§ **Listing**:
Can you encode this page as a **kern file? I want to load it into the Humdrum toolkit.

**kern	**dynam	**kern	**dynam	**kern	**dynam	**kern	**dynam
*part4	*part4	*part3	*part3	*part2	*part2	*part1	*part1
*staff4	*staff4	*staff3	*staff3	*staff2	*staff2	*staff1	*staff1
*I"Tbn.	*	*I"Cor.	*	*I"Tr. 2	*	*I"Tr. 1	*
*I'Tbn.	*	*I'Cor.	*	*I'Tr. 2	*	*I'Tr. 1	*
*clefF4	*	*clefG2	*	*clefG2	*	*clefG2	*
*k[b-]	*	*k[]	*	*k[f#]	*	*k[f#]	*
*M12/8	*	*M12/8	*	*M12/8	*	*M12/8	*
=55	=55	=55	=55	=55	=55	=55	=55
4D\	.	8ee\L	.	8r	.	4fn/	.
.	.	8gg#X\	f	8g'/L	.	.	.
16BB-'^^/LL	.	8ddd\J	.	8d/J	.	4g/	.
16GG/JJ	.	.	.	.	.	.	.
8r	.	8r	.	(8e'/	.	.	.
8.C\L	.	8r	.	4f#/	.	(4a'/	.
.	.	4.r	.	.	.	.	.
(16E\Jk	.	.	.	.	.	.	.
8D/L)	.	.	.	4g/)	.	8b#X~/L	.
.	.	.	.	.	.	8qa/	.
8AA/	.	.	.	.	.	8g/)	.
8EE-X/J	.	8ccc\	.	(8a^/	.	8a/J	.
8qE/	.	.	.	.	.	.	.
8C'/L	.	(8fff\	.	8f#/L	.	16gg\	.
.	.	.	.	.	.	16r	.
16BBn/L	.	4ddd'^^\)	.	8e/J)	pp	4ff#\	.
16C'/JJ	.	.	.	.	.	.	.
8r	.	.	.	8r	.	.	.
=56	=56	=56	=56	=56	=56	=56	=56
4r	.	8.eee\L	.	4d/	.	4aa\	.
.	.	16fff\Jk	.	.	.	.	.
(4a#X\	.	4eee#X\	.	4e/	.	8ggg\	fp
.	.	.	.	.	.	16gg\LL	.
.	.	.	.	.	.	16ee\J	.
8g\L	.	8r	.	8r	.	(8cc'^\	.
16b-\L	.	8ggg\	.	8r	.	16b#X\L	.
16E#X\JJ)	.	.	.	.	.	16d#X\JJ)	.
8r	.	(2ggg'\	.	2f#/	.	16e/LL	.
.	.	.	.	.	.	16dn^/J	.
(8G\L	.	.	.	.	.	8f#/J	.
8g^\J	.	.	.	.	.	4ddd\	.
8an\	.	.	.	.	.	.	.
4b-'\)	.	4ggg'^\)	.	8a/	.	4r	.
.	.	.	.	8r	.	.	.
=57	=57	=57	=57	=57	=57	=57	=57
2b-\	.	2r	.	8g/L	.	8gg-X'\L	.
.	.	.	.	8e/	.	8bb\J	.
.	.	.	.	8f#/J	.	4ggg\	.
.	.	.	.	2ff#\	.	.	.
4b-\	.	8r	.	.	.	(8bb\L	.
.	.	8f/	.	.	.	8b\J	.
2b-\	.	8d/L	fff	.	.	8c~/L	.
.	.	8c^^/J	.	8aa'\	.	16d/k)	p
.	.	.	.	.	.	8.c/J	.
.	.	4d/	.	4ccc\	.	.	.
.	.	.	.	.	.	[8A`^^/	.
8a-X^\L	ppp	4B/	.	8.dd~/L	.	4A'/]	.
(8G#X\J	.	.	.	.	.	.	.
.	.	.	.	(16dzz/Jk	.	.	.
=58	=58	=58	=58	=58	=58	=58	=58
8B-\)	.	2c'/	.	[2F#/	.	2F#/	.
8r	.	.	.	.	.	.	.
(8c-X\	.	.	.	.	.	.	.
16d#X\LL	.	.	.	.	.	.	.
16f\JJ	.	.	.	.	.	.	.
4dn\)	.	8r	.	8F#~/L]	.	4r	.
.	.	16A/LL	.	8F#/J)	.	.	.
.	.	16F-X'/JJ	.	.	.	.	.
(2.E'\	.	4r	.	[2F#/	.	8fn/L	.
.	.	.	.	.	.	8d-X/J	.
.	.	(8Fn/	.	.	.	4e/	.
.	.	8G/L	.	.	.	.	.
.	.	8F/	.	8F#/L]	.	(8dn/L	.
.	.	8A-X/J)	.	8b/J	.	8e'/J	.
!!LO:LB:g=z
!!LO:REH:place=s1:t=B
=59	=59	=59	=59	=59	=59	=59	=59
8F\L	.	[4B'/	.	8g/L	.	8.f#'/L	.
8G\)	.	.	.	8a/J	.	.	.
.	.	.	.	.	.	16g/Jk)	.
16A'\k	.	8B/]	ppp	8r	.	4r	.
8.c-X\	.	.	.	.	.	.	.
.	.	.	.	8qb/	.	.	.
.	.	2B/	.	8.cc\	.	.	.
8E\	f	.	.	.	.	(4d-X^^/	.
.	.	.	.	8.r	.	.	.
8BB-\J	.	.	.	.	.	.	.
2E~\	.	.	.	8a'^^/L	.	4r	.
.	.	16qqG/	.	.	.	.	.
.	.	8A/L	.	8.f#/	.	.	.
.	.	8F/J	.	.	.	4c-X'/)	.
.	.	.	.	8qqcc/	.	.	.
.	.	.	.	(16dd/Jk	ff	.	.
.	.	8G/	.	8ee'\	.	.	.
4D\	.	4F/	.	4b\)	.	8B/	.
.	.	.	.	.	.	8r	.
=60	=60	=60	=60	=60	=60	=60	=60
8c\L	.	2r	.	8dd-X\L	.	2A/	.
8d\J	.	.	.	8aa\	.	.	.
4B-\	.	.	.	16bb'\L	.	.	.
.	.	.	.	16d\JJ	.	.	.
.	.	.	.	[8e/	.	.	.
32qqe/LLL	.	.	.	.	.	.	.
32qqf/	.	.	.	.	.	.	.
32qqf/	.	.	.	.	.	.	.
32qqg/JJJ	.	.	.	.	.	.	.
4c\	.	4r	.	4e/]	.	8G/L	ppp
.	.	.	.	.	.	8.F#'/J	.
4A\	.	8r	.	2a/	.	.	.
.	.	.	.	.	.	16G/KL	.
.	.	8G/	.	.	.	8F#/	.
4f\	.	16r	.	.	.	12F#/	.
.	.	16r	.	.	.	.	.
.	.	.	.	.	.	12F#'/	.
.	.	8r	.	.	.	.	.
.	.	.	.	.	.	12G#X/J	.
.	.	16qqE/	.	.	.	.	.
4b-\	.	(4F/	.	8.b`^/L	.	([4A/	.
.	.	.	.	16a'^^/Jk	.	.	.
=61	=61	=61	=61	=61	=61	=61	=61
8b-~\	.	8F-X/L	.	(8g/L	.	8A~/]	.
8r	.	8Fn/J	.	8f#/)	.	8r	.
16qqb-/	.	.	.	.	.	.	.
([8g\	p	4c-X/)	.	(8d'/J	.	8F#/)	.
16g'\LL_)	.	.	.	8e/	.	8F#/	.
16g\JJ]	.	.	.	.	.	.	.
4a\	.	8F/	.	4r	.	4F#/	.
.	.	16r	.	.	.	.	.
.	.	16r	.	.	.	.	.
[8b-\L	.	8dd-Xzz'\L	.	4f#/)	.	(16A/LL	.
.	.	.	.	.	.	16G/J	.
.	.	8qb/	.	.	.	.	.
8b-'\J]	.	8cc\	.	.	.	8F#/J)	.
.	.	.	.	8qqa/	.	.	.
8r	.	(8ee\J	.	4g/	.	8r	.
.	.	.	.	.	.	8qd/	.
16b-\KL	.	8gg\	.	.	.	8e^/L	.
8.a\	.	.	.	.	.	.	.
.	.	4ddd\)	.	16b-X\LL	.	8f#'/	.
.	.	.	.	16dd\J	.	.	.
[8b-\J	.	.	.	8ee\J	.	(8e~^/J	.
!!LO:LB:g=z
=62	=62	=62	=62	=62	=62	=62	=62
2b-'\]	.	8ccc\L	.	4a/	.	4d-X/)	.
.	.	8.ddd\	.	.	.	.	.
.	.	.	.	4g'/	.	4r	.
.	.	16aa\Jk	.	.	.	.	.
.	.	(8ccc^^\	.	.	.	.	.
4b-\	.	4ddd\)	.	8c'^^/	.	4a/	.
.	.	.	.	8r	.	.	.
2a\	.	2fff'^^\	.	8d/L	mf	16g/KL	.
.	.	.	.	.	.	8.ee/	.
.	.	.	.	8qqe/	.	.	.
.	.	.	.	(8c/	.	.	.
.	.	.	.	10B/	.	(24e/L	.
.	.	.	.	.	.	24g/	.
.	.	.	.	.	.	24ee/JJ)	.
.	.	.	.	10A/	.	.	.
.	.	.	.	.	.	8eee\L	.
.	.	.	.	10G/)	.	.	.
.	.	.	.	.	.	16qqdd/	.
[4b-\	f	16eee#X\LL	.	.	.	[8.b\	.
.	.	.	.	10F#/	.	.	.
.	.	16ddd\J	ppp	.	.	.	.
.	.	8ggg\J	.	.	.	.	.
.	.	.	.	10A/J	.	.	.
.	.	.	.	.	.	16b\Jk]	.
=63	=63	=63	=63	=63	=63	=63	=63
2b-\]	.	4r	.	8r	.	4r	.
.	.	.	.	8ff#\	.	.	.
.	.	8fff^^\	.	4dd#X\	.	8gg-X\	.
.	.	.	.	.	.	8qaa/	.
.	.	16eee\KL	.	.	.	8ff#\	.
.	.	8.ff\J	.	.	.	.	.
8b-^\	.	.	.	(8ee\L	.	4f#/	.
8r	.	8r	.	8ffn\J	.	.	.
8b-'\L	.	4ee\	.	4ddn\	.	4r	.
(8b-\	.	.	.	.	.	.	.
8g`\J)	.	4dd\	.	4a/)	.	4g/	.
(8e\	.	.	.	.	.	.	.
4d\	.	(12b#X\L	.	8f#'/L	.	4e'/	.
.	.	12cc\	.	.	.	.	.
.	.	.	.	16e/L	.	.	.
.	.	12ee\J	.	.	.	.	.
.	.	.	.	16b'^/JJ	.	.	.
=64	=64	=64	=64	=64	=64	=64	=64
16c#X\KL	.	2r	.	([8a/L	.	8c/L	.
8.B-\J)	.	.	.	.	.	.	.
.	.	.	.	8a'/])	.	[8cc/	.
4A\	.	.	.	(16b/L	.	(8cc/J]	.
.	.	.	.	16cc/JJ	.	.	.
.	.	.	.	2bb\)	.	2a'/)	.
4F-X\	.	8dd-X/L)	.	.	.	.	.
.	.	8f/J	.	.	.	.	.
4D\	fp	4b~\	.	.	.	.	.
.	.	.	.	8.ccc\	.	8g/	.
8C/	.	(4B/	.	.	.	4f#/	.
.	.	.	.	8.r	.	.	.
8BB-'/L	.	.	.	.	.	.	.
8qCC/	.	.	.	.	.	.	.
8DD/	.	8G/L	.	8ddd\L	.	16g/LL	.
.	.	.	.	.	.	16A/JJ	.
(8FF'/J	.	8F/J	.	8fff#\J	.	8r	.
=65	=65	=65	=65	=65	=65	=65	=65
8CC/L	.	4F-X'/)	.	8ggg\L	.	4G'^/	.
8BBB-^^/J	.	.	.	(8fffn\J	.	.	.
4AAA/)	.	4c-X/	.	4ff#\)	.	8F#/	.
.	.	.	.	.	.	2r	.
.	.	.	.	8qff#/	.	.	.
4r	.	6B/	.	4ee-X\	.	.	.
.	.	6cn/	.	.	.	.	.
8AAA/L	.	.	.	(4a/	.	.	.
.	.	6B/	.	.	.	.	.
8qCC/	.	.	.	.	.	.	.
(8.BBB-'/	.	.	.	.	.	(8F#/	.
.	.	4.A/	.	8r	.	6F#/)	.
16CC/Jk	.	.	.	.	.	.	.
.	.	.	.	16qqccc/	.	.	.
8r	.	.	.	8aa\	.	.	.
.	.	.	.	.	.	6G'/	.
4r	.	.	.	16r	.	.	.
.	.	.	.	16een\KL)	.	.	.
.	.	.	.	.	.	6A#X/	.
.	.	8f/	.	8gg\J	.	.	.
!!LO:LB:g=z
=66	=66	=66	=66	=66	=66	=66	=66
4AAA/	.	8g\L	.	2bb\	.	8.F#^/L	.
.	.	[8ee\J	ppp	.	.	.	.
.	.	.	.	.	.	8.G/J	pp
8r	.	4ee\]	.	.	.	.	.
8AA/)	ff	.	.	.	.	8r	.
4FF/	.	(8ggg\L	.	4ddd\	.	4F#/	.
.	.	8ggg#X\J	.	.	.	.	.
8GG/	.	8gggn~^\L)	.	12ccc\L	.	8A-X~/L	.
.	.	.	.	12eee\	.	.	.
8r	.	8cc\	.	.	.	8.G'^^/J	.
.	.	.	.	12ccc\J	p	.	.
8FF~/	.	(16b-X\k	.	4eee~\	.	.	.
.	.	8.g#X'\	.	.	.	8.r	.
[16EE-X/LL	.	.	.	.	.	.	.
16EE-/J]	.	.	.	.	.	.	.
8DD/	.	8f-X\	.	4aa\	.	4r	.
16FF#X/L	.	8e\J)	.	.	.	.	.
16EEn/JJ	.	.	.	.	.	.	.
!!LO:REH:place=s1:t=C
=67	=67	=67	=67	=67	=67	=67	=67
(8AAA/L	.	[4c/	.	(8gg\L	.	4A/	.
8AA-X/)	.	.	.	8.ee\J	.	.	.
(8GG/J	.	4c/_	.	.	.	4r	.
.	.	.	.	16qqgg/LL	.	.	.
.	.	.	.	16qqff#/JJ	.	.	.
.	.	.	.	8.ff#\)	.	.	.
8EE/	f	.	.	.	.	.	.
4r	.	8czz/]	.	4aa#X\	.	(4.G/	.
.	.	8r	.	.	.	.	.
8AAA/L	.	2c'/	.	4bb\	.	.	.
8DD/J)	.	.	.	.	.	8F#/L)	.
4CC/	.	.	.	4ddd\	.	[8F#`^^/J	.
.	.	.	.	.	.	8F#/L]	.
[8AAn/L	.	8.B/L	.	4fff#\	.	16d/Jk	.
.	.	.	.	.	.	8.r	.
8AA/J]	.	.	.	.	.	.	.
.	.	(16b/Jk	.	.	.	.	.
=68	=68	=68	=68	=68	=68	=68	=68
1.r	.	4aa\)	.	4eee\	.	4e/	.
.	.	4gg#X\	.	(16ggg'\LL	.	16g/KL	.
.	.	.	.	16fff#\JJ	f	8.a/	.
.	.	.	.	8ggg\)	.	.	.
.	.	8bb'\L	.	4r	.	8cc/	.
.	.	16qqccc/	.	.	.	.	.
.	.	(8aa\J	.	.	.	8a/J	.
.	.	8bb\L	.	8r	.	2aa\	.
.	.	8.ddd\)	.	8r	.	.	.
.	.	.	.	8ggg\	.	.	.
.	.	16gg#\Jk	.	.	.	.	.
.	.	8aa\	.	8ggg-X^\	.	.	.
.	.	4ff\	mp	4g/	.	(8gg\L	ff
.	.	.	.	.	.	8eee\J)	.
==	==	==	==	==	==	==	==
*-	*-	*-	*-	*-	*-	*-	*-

§ **Goal of the exercise**: Count the lines of the data above that contain the string "kern", treating uppercase and lowercase letters as different. Give only the number.

§ **Task answer**: 2